### [Try it]
Could you copy exactly the lines from the start of the records through the one containing "(466, 95) = (587, 151): white", both included, and leave out the pictures?

### [Exercise materials]
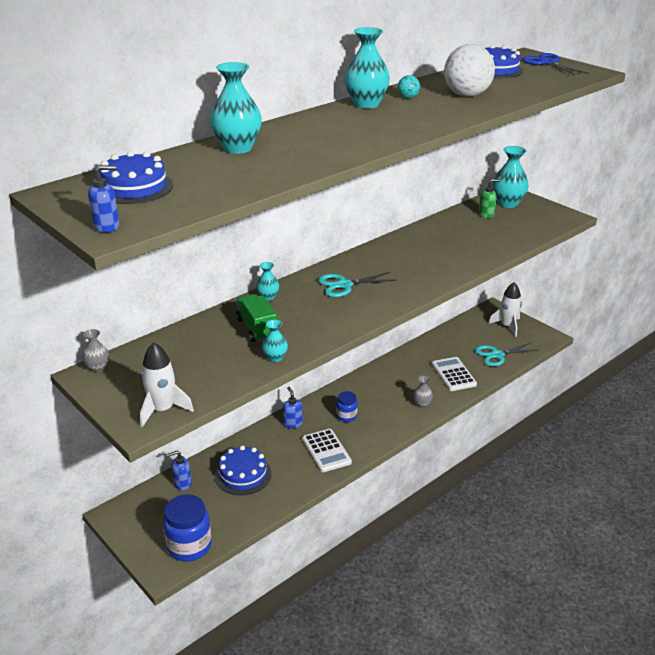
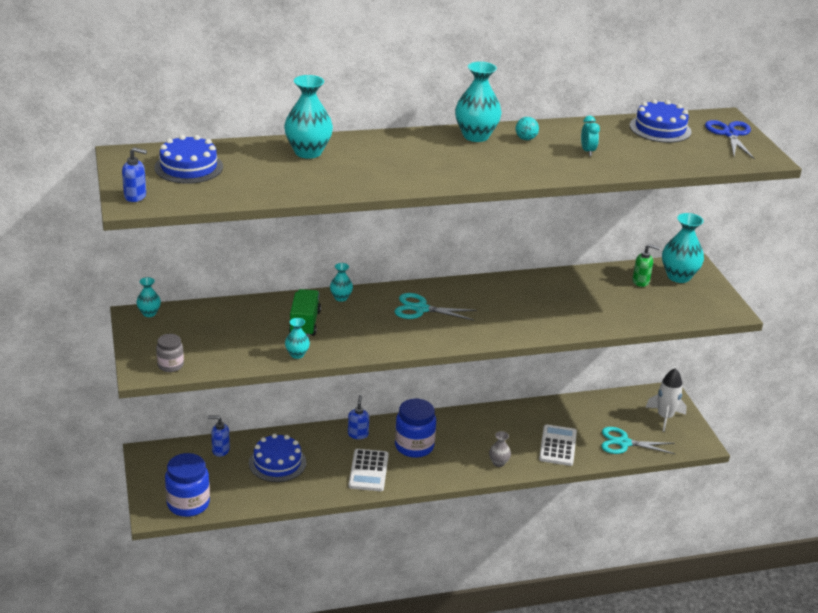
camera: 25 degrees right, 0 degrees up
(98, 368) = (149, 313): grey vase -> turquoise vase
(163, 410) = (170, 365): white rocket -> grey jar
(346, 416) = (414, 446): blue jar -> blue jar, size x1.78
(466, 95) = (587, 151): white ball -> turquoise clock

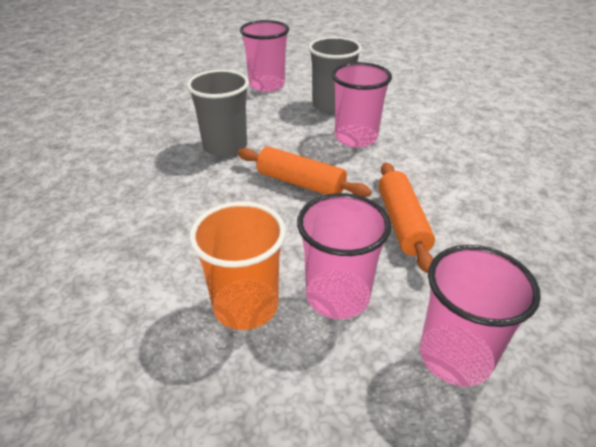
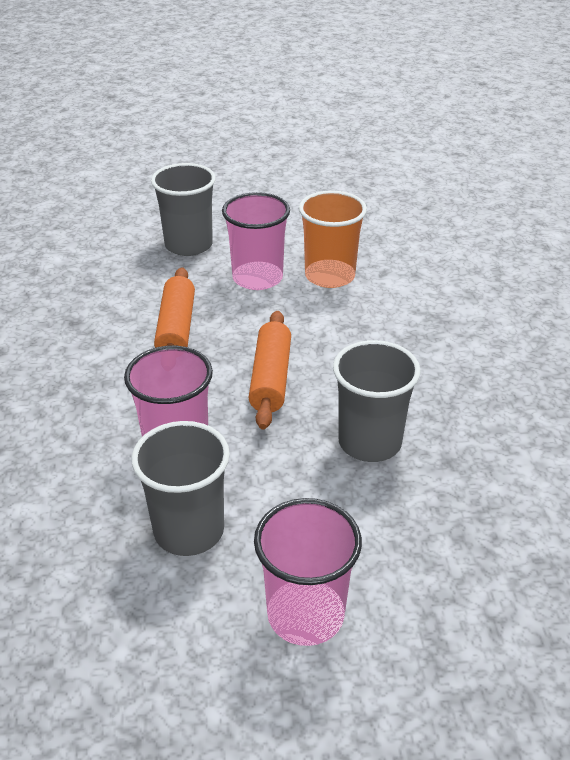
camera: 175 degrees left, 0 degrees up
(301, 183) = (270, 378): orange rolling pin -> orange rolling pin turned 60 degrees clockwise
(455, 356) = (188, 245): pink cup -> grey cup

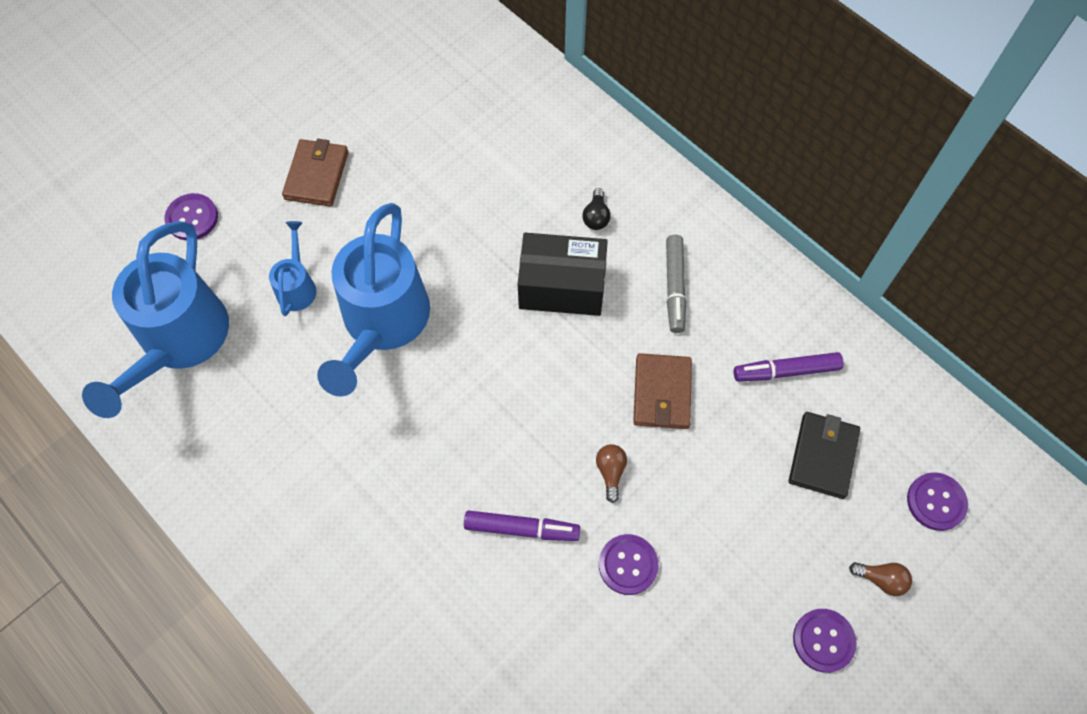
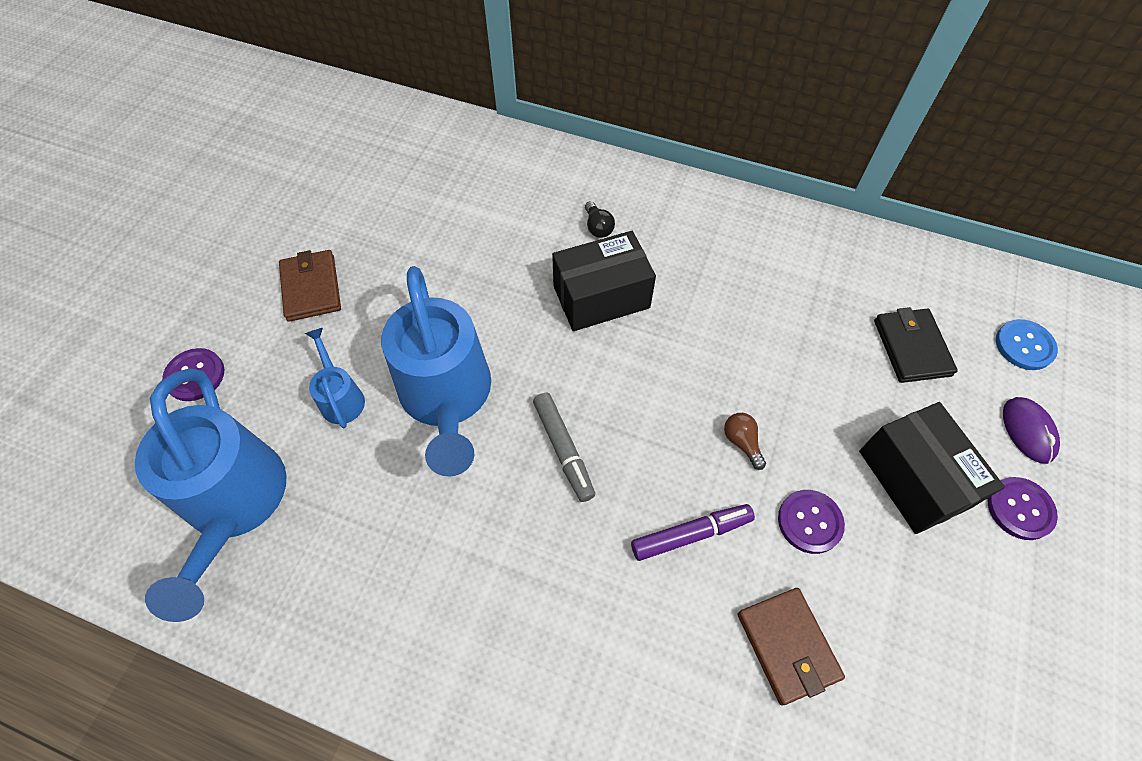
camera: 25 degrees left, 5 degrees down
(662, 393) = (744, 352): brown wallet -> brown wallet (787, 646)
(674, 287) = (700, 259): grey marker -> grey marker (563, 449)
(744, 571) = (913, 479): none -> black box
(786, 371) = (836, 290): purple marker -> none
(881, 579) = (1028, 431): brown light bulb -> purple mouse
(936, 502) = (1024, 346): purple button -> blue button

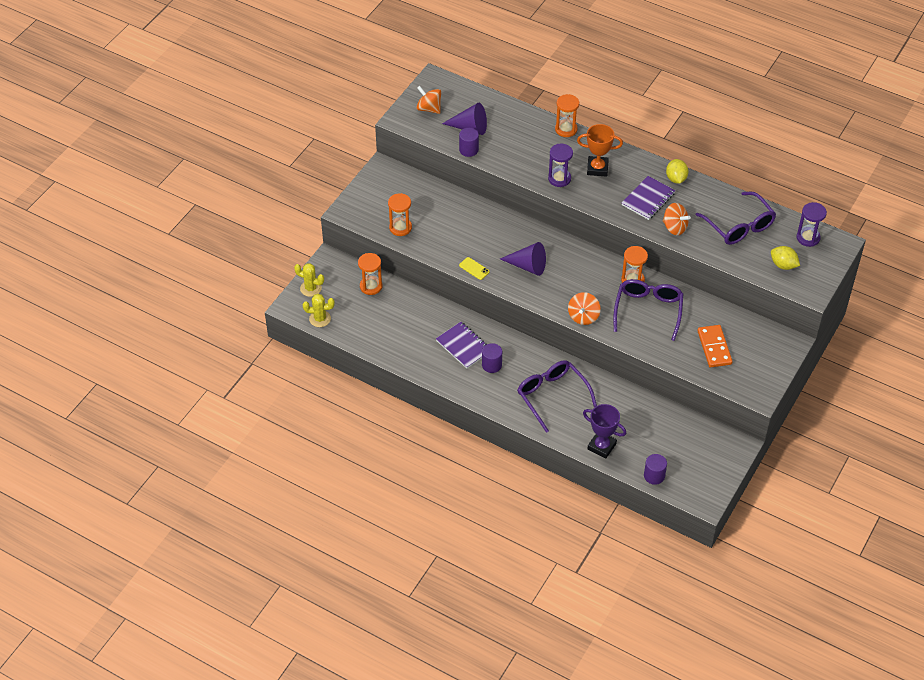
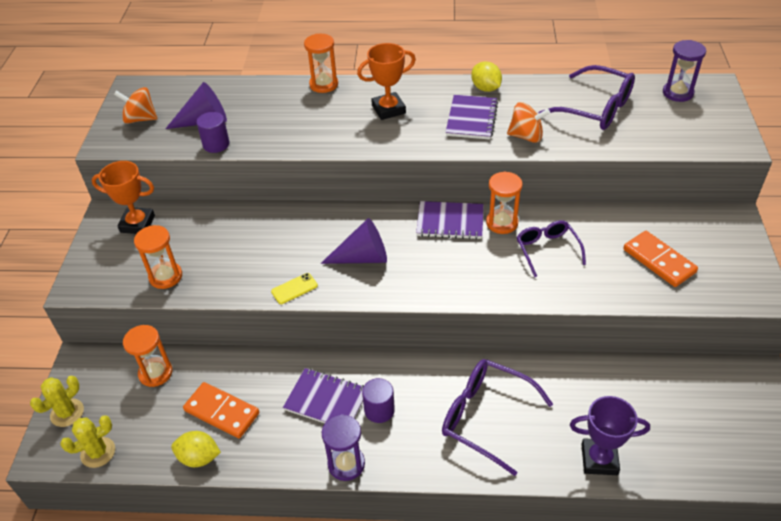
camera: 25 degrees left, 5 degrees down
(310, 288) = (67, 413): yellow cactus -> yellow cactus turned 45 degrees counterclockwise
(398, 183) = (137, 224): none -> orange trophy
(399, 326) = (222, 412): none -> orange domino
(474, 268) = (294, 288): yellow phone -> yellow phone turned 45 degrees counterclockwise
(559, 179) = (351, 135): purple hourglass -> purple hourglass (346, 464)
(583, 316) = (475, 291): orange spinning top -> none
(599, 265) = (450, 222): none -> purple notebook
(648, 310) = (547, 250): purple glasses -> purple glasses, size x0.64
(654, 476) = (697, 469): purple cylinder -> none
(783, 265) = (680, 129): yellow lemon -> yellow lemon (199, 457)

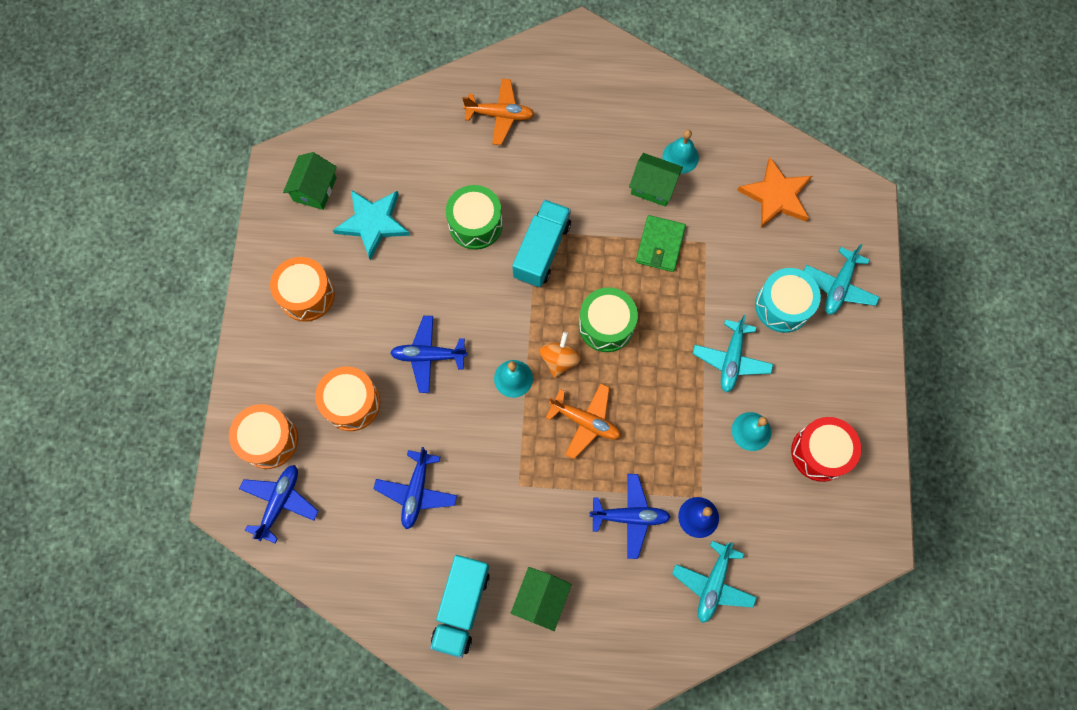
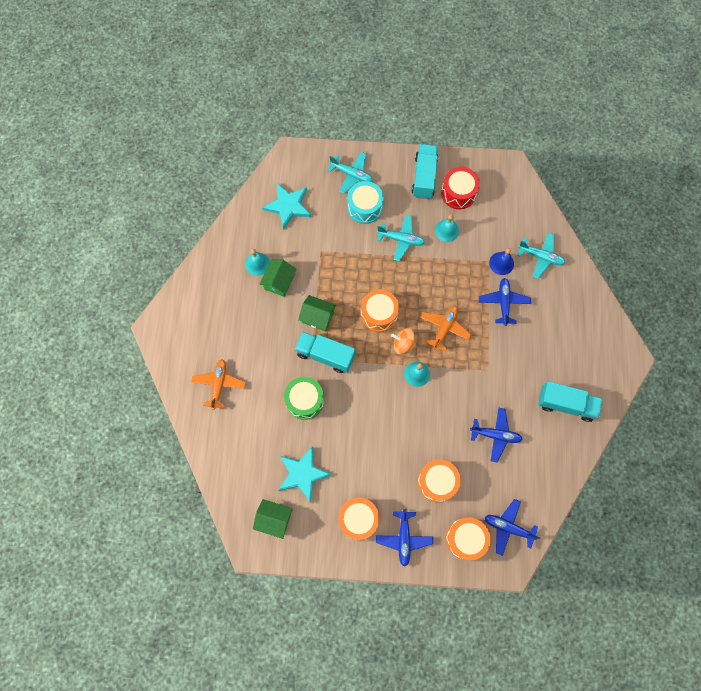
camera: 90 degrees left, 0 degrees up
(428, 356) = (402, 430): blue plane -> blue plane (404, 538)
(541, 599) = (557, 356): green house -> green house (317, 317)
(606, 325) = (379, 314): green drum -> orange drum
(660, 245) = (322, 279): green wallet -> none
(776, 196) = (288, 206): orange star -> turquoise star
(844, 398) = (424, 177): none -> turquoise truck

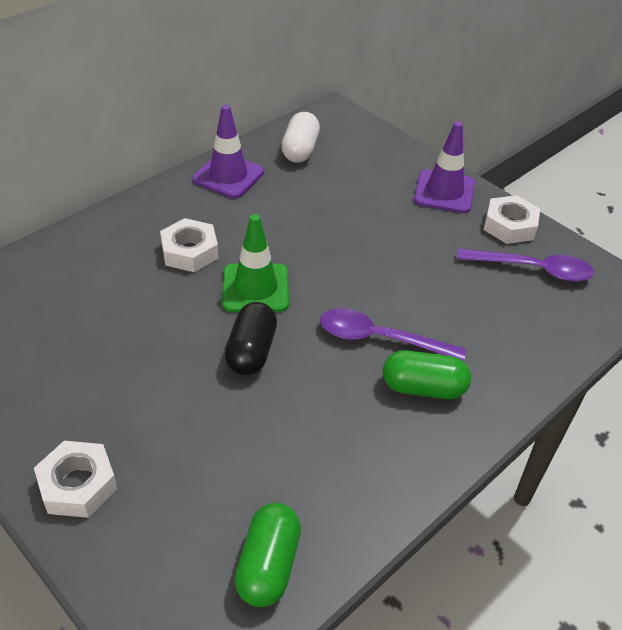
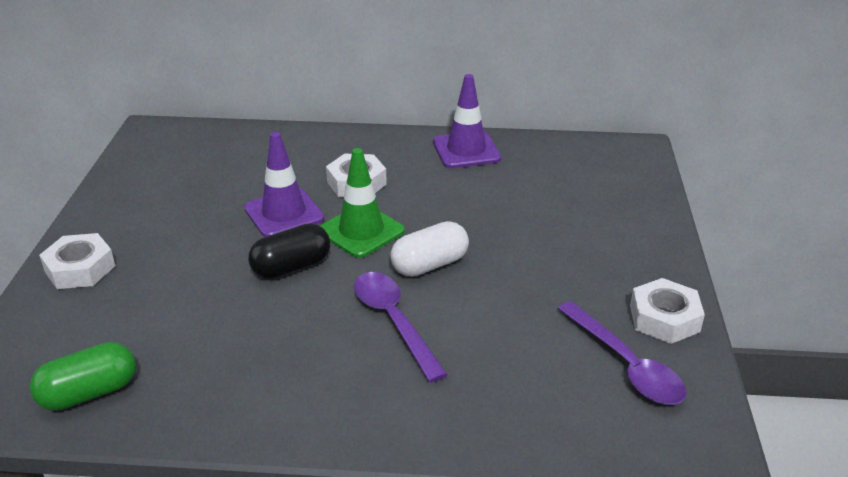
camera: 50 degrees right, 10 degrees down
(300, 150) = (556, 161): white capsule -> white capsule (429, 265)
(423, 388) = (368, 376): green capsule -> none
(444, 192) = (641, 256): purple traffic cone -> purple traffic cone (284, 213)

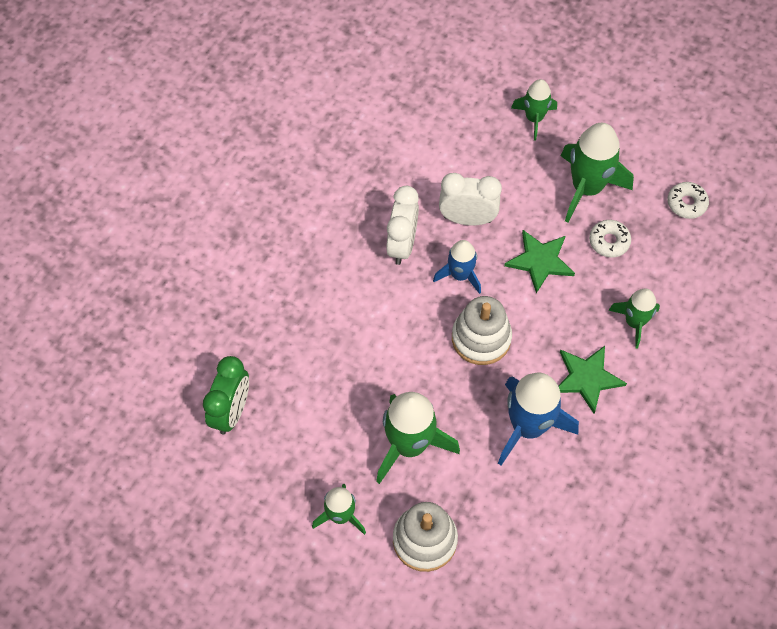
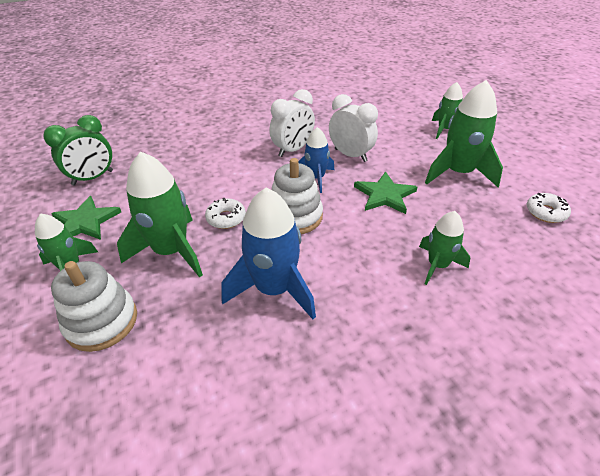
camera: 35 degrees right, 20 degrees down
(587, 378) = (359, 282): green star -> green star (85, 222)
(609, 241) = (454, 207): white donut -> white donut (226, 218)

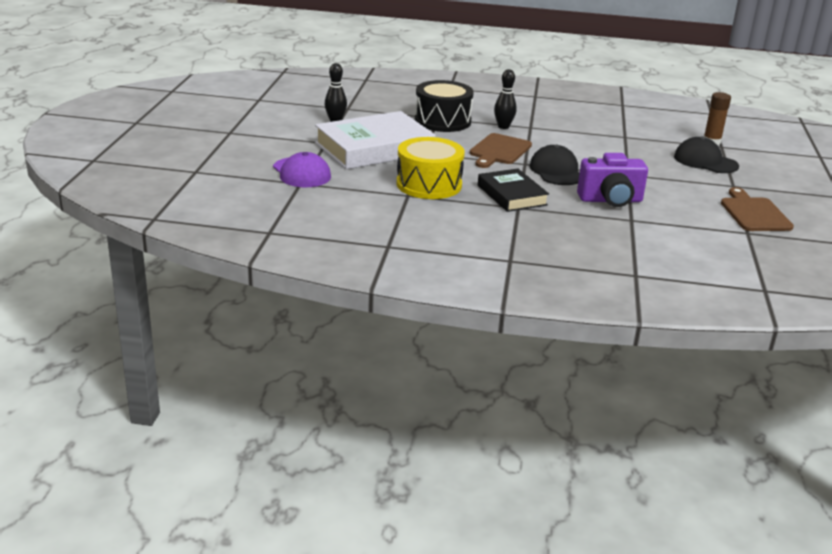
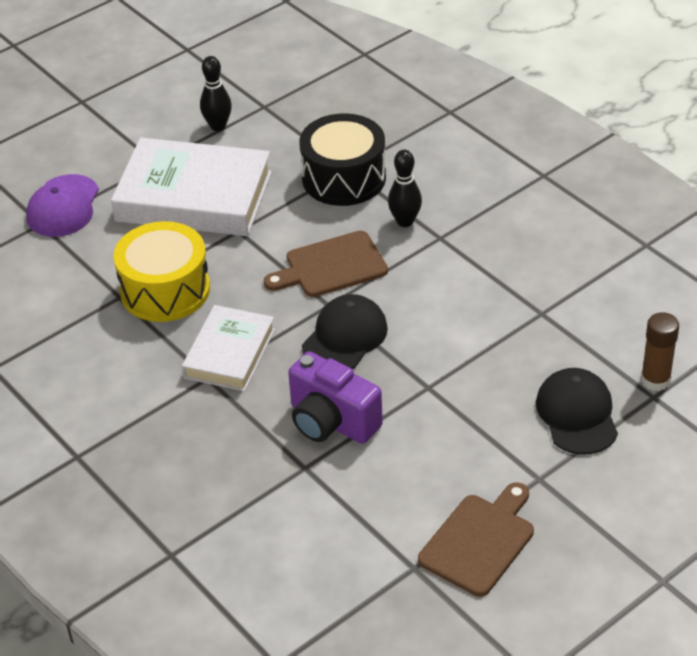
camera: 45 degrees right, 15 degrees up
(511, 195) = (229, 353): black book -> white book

### [Task result]
camera: 25 degrees right, 0 degrees up
(98, 368) = (149, 313): grey vase -> turquoise vase
(163, 410) = (170, 365): white rocket -> grey jar
(346, 416) = (414, 446): blue jar -> blue jar, size x1.78
(466, 95) = (587, 151): white ball -> turquoise clock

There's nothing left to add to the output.